━━━ Supplied entries
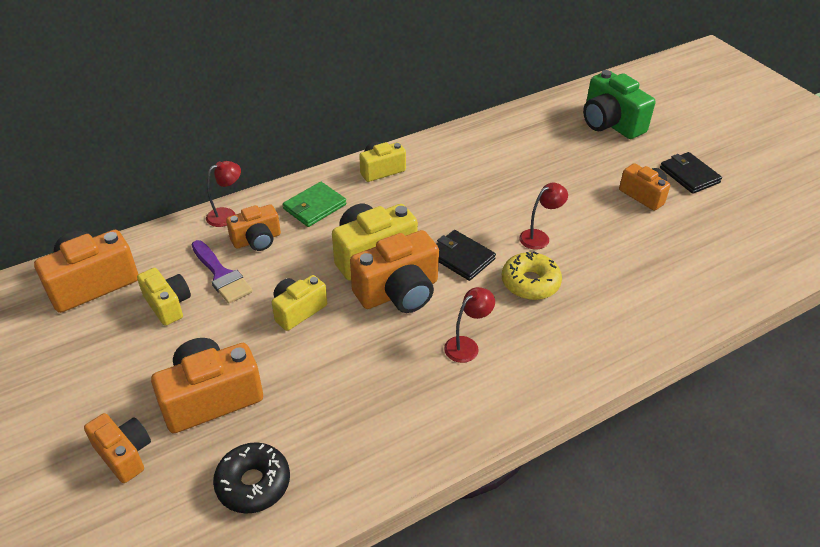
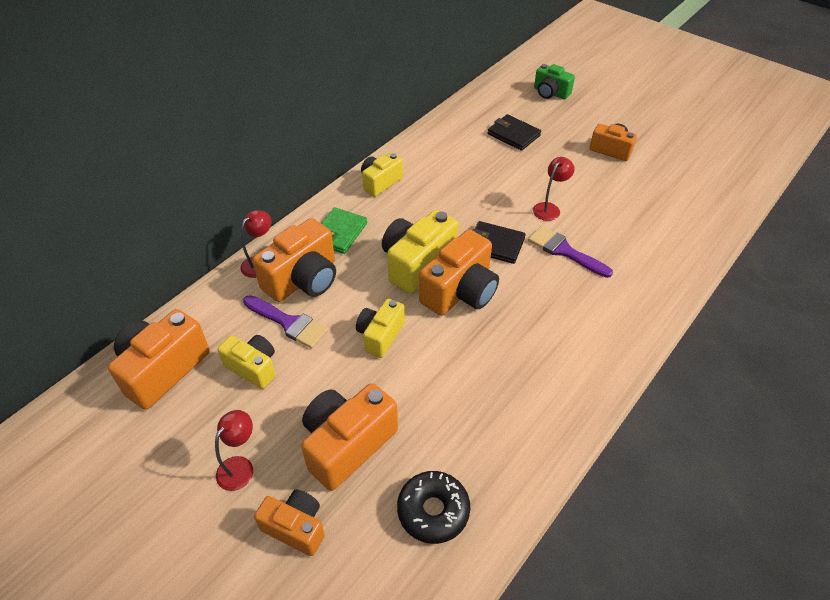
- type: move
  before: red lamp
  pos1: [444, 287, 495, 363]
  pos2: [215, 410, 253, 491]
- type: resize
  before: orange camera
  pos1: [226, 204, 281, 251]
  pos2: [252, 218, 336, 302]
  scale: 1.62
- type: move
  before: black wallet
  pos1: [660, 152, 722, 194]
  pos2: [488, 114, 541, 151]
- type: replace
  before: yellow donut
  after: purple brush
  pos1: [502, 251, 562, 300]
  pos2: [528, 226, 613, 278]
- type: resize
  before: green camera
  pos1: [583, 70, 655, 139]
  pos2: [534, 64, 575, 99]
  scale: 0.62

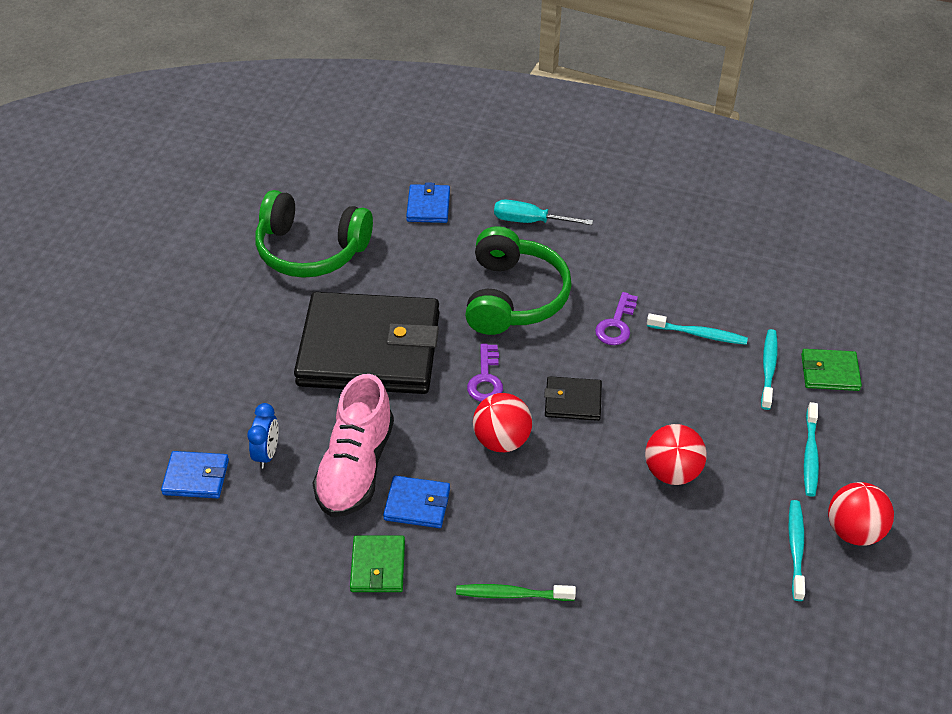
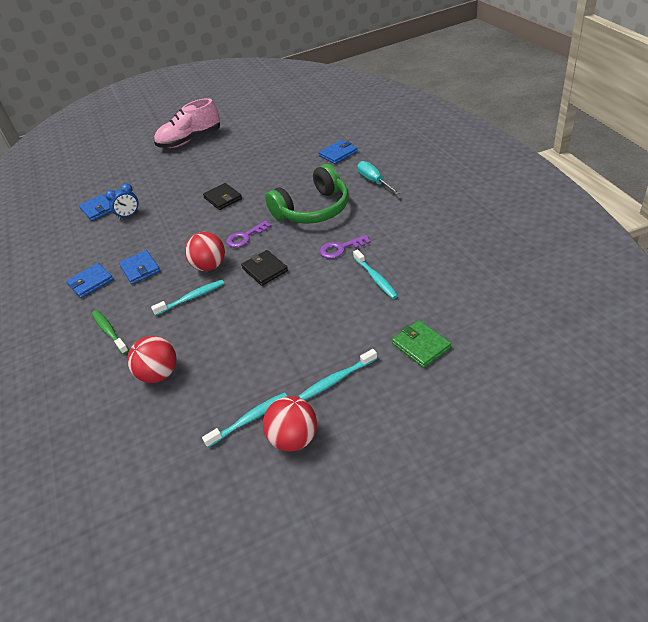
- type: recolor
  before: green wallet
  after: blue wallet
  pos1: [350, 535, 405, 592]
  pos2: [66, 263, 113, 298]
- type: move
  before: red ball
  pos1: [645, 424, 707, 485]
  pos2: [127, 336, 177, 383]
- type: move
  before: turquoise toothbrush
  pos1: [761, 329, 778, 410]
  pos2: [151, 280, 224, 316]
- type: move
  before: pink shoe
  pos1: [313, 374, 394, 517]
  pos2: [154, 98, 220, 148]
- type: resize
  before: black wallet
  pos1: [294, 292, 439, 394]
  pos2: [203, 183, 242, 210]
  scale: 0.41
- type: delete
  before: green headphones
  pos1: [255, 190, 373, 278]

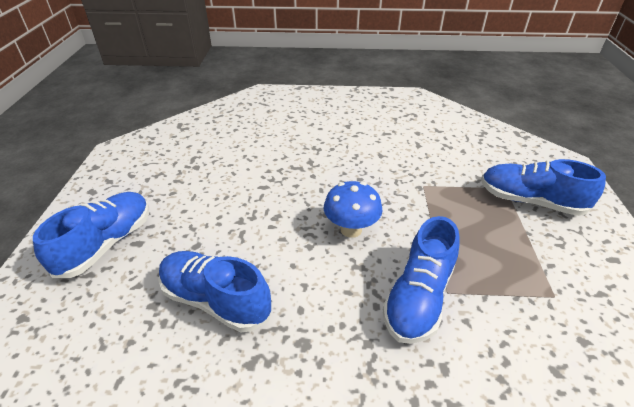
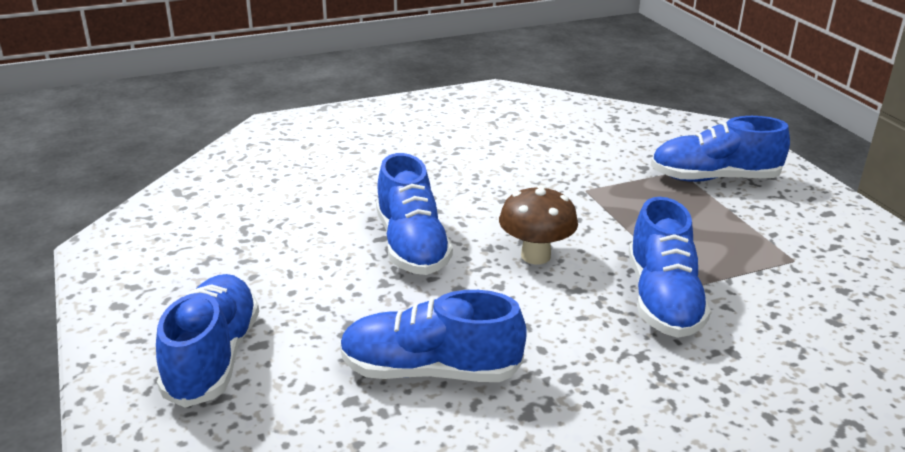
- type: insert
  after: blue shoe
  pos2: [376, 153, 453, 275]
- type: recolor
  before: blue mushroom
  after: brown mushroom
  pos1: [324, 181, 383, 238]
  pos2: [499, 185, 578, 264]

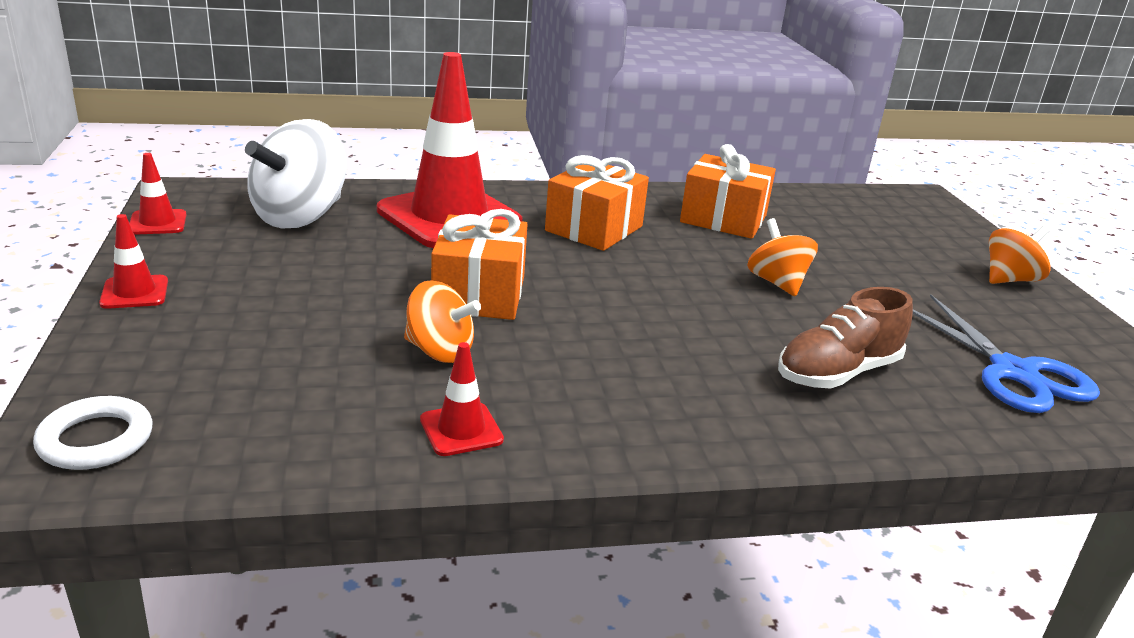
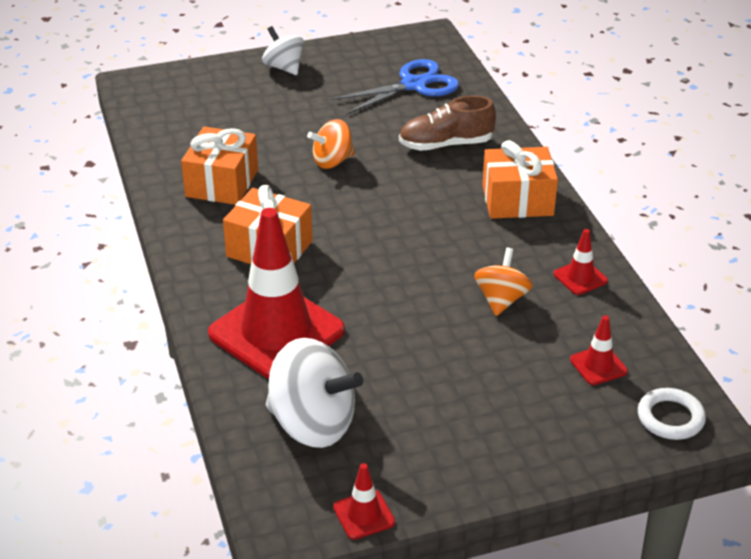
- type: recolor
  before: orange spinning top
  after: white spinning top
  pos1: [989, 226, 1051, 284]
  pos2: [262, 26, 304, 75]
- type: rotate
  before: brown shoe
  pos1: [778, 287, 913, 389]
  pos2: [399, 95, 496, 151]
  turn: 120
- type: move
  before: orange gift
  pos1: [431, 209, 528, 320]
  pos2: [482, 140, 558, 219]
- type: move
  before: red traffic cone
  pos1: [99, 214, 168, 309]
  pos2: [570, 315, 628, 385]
━━━━━━
**Exercise requirements**
Beginning with the line that contains "pos2: [499, 185, 578, 264]", output every line down to the last line of the entries above exactly as written, apart from the pictures.

**Exercise result**
  pos2: [499, 185, 578, 264]

- type: recolor
  before: orange spinning top
  after: white spinning top
  pos1: [989, 226, 1051, 284]
  pos2: [262, 26, 304, 75]
- type: rotate
  before: brown shoe
  pos1: [778, 287, 913, 389]
  pos2: [399, 95, 496, 151]
  turn: 120
- type: move
  before: orange gift
  pos1: [431, 209, 528, 320]
  pos2: [482, 140, 558, 219]
- type: move
  before: red traffic cone
  pos1: [99, 214, 168, 309]
  pos2: [570, 315, 628, 385]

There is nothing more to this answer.